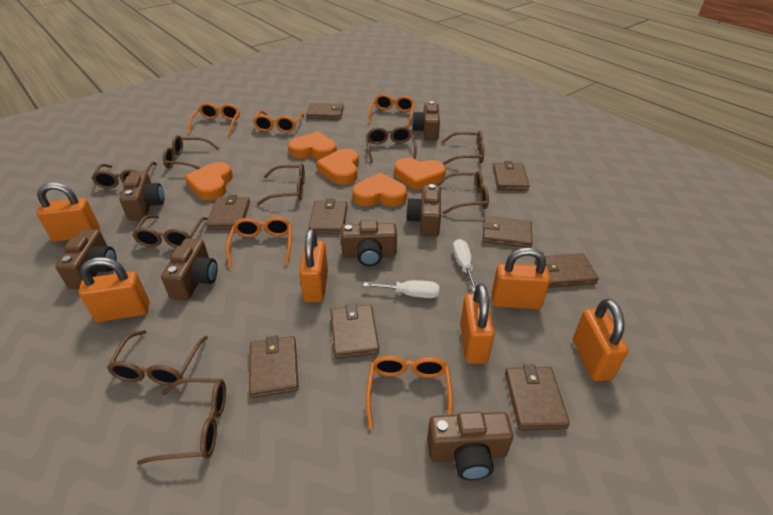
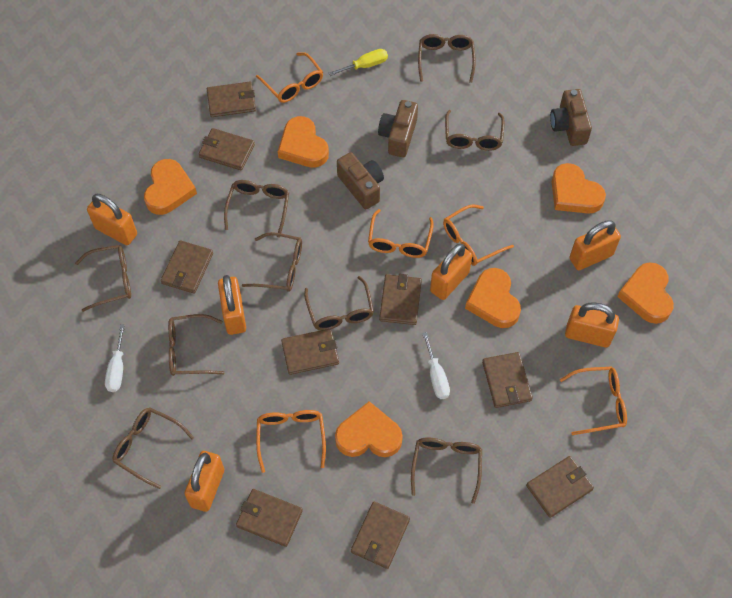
brown camera: 7 -> 3
orange heart: 5 -> 6
yellow screwdriver: 0 -> 1

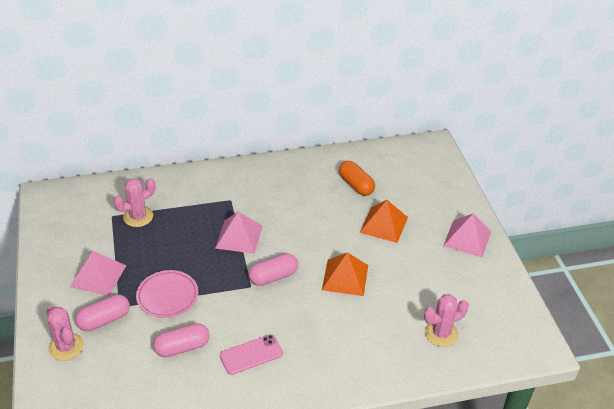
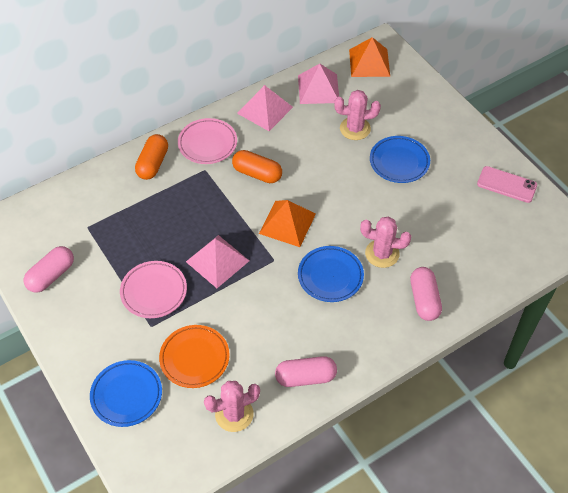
blue plate: 0 -> 3
orange capsule: 1 -> 2
orange plate: 0 -> 1
pink plate: 1 -> 2

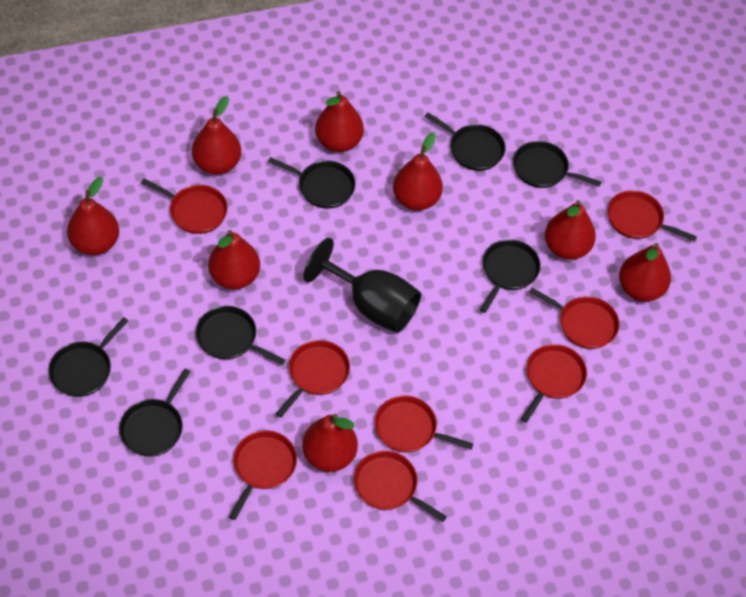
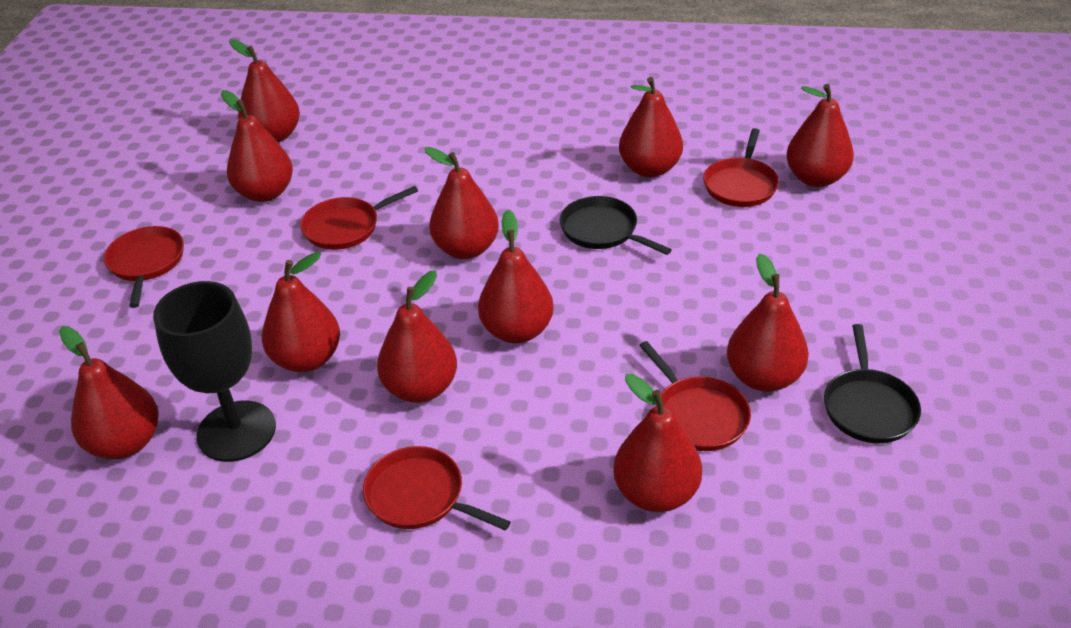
black pan: 7 -> 2
red pan: 8 -> 5
red pear: 8 -> 11

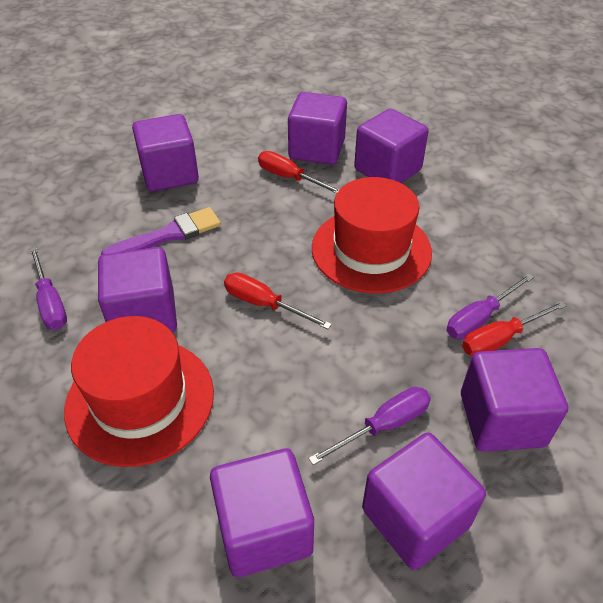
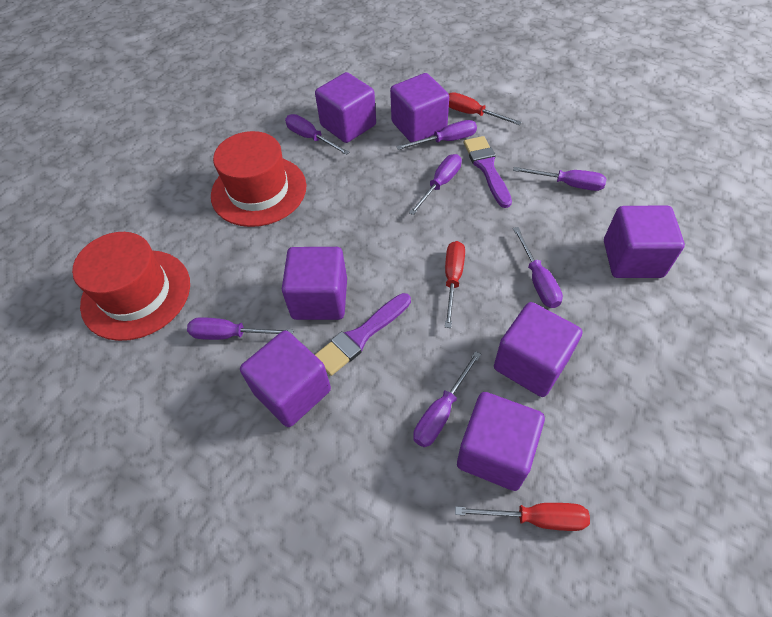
purple brush: 1 -> 2
purple screwdriver: 3 -> 7

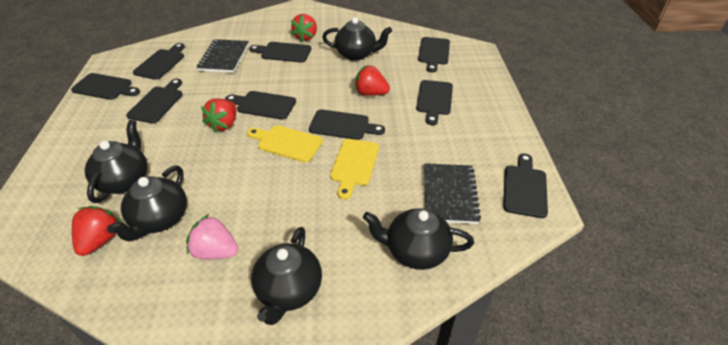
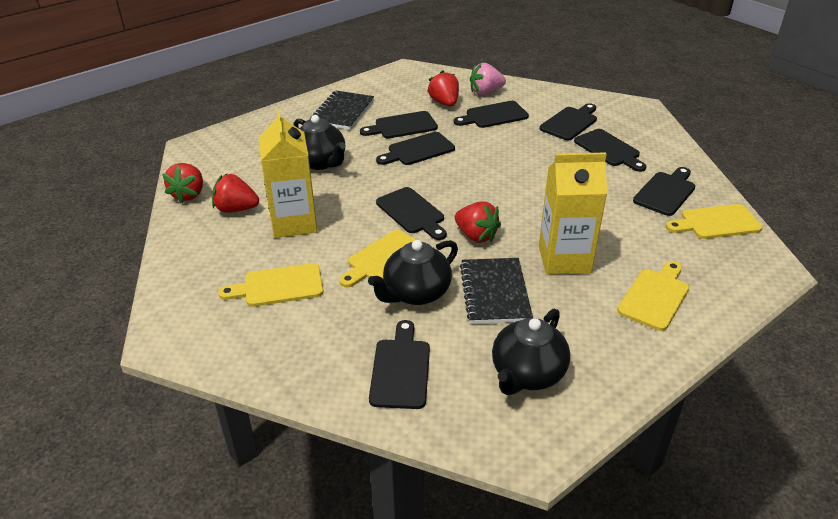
black cutting board: 9 -> 8
black teapot: 5 -> 3
yellow carton: 0 -> 2
yellow cutting board: 2 -> 4

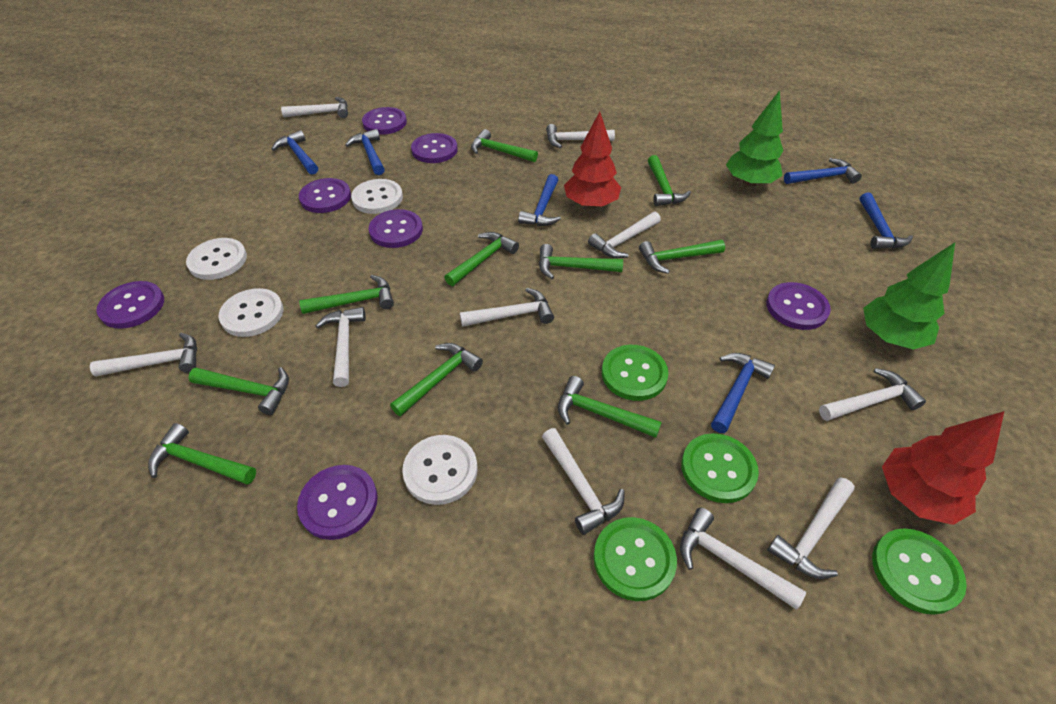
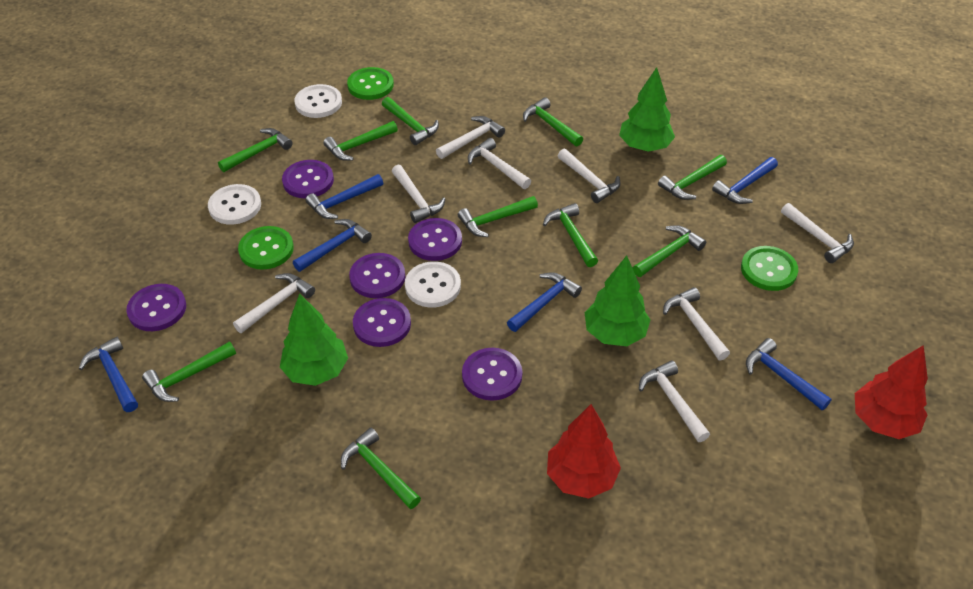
green button: 4 -> 3
green tree: 2 -> 3
purple button: 7 -> 6
white button: 4 -> 3
white hammer: 10 -> 8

──────────

== Task brief ==
Omit all images when repeating the data above exactly.

== Solution for this exercise ==
brown camera: 7 -> 3
orange heart: 5 -> 6
yellow screwdriver: 0 -> 1

blue plate: 0 -> 3
orange capsule: 1 -> 2
orange plate: 0 -> 1
pink plate: 1 -> 2

black pan: 7 -> 2
red pan: 8 -> 5
red pear: 8 -> 11

purple brush: 1 -> 2
purple screwdriver: 3 -> 7

black cutting board: 9 -> 8
black teapot: 5 -> 3
yellow carton: 0 -> 2
yellow cutting board: 2 -> 4

green button: 4 -> 3
green tree: 2 -> 3
purple button: 7 -> 6
white button: 4 -> 3
white hammer: 10 -> 8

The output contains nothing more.